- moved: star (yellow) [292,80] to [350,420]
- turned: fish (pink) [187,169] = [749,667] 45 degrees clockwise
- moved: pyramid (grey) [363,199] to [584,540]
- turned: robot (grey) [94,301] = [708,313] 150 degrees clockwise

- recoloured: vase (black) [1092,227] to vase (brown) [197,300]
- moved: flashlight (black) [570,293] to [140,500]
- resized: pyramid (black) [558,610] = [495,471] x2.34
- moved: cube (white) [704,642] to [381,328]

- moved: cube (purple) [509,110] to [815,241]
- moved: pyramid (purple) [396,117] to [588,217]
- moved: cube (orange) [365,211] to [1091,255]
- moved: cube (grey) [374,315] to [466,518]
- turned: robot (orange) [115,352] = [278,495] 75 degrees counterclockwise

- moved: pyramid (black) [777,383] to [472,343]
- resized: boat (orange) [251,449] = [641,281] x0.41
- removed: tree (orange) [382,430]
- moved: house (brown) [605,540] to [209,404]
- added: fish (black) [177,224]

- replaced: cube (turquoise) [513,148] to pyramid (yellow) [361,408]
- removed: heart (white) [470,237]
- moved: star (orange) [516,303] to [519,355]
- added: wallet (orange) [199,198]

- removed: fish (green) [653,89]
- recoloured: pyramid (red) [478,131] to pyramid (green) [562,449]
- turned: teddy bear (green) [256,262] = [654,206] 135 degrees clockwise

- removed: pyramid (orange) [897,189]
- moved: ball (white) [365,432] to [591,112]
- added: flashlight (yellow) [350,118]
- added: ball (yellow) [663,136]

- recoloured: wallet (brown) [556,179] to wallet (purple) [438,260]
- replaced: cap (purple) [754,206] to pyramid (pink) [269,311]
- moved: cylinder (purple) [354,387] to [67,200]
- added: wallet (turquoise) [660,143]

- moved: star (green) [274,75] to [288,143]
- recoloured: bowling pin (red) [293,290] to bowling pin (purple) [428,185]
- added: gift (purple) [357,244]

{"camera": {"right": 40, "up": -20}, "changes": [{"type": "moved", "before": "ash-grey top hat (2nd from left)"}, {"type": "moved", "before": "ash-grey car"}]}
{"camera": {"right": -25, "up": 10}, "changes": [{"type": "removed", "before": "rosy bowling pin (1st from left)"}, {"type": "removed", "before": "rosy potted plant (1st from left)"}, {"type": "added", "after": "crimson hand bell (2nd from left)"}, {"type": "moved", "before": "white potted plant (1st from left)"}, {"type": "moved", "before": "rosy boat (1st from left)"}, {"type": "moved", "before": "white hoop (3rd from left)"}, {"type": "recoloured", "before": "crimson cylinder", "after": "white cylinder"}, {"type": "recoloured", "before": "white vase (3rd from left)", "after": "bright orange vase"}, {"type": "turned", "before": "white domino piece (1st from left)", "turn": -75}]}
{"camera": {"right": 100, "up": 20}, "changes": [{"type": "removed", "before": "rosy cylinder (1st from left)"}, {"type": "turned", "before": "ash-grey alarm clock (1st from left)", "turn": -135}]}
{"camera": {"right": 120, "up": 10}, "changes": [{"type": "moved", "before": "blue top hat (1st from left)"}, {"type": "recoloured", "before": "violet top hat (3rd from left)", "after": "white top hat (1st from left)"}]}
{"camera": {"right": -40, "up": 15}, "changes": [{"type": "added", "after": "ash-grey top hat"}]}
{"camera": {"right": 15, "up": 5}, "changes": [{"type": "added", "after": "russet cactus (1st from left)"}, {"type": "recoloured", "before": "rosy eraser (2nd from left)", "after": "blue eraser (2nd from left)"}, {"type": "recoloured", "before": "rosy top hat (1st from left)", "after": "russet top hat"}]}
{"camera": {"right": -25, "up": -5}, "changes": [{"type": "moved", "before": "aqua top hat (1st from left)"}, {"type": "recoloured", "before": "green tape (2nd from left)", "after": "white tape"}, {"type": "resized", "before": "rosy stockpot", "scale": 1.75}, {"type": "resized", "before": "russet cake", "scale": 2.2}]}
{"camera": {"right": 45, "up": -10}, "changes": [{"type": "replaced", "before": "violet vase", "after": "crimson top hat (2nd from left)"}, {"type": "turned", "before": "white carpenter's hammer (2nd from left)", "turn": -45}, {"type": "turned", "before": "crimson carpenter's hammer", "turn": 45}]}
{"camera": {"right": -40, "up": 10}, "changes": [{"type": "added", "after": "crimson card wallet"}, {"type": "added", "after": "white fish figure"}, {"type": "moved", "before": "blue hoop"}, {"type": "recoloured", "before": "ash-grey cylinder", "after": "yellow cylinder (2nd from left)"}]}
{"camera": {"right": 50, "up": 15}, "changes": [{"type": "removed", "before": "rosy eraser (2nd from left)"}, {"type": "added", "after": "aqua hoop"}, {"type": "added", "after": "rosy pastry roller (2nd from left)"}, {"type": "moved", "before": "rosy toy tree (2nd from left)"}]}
──────────
Your task is to output the material above exactly.

- moved: star (yellow) [292,80] to [350,420]
- turned: fish (pink) [187,169] = [749,667] 45 degrees clockwise
- moved: pyramid (grey) [363,199] to [584,540]
- turned: robot (grey) [94,301] = [708,313] 150 degrees clockwise

- recoloured: vase (black) [1092,227] to vase (brown) [197,300]
- moved: flashlight (black) [570,293] to [140,500]
- resized: pyramid (black) [558,610] = [495,471] x2.34
- moved: cube (white) [704,642] to [381,328]

- moved: cube (purple) [509,110] to [815,241]
- moved: pyramid (purple) [396,117] to [588,217]
- moved: cube (orange) [365,211] to [1091,255]
- moved: cube (grey) [374,315] to [466,518]
- turned: robot (orange) [115,352] = [278,495] 75 degrees counterclockwise

- moved: pyramid (black) [777,383] to [472,343]
- resized: boat (orange) [251,449] = [641,281] x0.41
- removed: tree (orange) [382,430]
- moved: house (brown) [605,540] to [209,404]
- added: fish (black) [177,224]

- replaced: cube (turquoise) [513,148] to pyramid (yellow) [361,408]
- removed: heart (white) [470,237]
- moved: star (orange) [516,303] to [519,355]
- added: wallet (orange) [199,198]

- removed: fish (green) [653,89]
- recoloured: pyramid (red) [478,131] to pyramid (green) [562,449]
- turned: teddy bear (green) [256,262] = [654,206] 135 degrees clockwise

- removed: pyramid (orange) [897,189]
- moved: ball (white) [365,432] to [591,112]
- added: flashlight (yellow) [350,118]
- added: ball (yellow) [663,136]

- recoloured: wallet (brown) [556,179] to wallet (purple) [438,260]
- replaced: cap (purple) [754,206] to pyramid (pink) [269,311]
- moved: cylinder (purple) [354,387] to [67,200]
- added: wallet (turquoise) [660,143]

- moved: star (green) [274,75] to [288,143]
- recoloured: bowling pin (red) [293,290] to bowling pin (purple) [428,185]
- added: gift (purple) [357,244]

{"camera": {"right": 40, "up": -20}, "changes": [{"type": "moved", "before": "ash-grey top hat (2nd from left)"}, {"type": "moved", "before": "ash-grey car"}]}
{"camera": {"right": -25, "up": 10}, "changes": [{"type": "removed", "before": "rosy bowling pin (1st from left)"}, {"type": "removed", "before": "rosy potted plant (1st from left)"}, {"type": "added", "after": "crimson hand bell (2nd from left)"}, {"type": "moved", "before": "white potted plant (1st from left)"}, {"type": "moved", "before": "rosy boat (1st from left)"}, {"type": "moved", "before": "white hoop (3rd from left)"}, {"type": "recoloured", "before": "crimson cylinder", "after": "white cylinder"}, {"type": "recoloured", "before": "white vase (3rd from left)", "after": "bright orange vase"}, {"type": "turned", "before": "white domino piece (1st from left)", "turn": -75}]}
{"camera": {"right": 100, "up": 20}, "changes": [{"type": "removed", "before": "rosy cylinder (1st from left)"}, {"type": "turned", "before": "ash-grey alarm clock (1st from left)", "turn": -135}]}
{"camera": {"right": 120, "up": 10}, "changes": [{"type": "moved", "before": "blue top hat (1st from left)"}, {"type": "recoloured", "before": "violet top hat (3rd from left)", "after": "white top hat (1st from left)"}]}
{"camera": {"right": -40, "up": 15}, "changes": [{"type": "added", "after": "ash-grey top hat"}]}
{"camera": {"right": 15, "up": 5}, "changes": [{"type": "added", "after": "russet cactus (1st from left)"}, {"type": "recoloured", "before": "rosy eraser (2nd from left)", "after": "blue eraser (2nd from left)"}, {"type": "recoloured", "before": "rosy top hat (1st from left)", "after": "russet top hat"}]}
{"camera": {"right": -25, "up": -5}, "changes": [{"type": "moved", "before": "aqua top hat (1st from left)"}, {"type": "recoloured", "before": "green tape (2nd from left)", "after": "white tape"}, {"type": "resized", "before": "rosy stockpot", "scale": 1.75}, {"type": "resized", "before": "russet cake", "scale": 2.2}]}
{"camera": {"right": 45, "up": -10}, "changes": [{"type": "replaced", "before": "violet vase", "after": "crimson top hat (2nd from left)"}, {"type": "turned", "before": "white carpenter's hammer (2nd from left)", "turn": -45}, {"type": "turned", "before": "crimson carpenter's hammer", "turn": 45}]}
{"camera": {"right": -40, "up": 10}, "changes": [{"type": "added", "after": "crimson card wallet"}, {"type": "added", "after": "white fish figure"}, {"type": "moved", "before": "blue hoop"}, {"type": "recoloured", "before": "ash-grey cylinder", "after": "yellow cylinder (2nd from left)"}]}
{"camera": {"right": 50, "up": 15}, "changes": [{"type": "removed", "before": "rosy eraser (2nd from left)"}, {"type": "added", "after": "aqua hoop"}, {"type": "added", "after": "rosy pastry roller (2nd from left)"}, {"type": "moved", "before": "rosy toy tree (2nd from left)"}]}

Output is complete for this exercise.